__Record excerpts__:
_____

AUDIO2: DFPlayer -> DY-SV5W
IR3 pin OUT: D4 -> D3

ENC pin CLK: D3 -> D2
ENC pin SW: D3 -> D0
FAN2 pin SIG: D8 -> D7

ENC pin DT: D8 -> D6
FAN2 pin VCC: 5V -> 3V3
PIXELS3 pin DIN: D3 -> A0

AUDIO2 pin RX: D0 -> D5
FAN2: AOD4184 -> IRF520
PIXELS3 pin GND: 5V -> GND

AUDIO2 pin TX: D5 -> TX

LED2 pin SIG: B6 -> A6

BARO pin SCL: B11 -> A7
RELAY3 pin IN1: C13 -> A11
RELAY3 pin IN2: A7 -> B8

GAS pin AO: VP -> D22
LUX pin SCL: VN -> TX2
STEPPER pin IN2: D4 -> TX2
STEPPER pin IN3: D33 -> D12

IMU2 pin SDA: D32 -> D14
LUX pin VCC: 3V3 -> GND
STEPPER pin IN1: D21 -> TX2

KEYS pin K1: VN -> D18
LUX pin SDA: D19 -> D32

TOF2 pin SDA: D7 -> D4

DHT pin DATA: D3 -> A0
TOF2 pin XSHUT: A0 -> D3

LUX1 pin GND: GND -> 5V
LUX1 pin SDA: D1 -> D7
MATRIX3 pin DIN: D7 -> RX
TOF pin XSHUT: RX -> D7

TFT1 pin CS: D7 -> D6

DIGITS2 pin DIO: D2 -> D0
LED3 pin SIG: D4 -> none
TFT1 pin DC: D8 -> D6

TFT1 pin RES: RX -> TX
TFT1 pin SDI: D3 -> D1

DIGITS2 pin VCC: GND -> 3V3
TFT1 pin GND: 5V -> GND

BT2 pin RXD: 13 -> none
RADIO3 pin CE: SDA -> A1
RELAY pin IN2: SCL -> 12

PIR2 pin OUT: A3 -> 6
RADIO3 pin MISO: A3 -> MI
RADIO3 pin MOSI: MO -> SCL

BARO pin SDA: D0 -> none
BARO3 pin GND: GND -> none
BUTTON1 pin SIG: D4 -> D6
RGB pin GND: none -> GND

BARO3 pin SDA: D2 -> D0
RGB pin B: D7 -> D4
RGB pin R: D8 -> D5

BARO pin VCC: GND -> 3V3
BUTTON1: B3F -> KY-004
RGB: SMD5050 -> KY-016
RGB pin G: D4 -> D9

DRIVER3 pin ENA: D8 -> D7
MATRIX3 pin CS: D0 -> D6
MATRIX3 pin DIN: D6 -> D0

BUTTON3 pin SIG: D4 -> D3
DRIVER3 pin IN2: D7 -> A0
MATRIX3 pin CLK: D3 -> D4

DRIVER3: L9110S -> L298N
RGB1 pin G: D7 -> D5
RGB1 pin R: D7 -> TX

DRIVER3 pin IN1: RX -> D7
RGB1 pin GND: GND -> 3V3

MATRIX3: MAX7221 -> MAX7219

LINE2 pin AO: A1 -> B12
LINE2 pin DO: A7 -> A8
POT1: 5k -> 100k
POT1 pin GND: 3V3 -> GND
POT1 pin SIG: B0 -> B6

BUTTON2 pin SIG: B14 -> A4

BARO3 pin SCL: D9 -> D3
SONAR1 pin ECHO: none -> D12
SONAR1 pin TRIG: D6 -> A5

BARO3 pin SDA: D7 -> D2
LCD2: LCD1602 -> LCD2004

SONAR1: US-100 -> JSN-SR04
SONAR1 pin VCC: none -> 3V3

_____

__Goal of the exercise__: The answer must be the number of lines in the records where the string "none" is found, stated alone.

__Exercise answer__: 7